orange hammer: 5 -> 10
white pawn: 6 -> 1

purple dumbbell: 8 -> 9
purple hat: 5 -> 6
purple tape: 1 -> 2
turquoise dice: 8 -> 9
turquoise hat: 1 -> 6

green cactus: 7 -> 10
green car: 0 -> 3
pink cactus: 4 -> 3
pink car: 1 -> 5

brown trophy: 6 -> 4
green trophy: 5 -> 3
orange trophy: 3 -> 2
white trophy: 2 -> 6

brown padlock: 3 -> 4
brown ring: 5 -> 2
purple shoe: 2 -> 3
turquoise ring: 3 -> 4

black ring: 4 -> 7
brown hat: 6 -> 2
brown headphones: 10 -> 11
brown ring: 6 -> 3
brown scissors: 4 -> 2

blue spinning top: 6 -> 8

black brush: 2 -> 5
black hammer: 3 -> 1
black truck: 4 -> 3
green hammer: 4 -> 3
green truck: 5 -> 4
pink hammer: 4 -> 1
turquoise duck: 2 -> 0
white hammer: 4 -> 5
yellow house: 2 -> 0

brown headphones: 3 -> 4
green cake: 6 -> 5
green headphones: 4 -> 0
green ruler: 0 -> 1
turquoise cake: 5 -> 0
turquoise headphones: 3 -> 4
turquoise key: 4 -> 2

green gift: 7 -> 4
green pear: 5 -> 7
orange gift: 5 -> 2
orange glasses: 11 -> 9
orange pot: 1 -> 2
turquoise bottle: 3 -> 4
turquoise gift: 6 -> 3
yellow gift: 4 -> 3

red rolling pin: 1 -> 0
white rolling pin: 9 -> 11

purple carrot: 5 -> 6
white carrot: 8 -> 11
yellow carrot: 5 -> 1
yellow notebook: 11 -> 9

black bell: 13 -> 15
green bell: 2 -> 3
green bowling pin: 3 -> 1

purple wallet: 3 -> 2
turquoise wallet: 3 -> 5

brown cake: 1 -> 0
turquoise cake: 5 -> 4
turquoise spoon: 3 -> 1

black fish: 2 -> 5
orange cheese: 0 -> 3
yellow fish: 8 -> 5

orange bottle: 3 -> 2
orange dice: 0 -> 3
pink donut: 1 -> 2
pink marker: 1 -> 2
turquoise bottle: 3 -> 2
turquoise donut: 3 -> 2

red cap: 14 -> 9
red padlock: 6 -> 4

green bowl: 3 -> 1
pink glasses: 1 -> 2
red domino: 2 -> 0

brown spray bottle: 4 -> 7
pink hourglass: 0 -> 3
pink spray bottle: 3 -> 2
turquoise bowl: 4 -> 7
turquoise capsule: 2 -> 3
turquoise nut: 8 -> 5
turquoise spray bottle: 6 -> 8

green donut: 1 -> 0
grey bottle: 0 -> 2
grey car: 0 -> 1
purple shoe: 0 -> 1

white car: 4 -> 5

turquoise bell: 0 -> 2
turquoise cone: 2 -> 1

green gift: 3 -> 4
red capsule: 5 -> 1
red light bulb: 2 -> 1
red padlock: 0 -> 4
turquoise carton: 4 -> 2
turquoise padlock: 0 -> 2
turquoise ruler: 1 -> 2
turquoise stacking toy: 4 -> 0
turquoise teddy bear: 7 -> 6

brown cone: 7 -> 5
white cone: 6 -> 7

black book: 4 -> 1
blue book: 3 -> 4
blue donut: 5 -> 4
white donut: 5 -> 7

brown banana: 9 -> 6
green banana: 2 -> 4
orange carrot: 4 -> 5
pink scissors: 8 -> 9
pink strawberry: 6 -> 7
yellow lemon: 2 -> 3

━━━━━━

Exercise prompt
Scan the data above and copy every line with "black" in it.

Final answer
black ring: 4 -> 7
black brush: 2 -> 5
black hammer: 3 -> 1
black truck: 4 -> 3
black bell: 13 -> 15
black fish: 2 -> 5
black book: 4 -> 1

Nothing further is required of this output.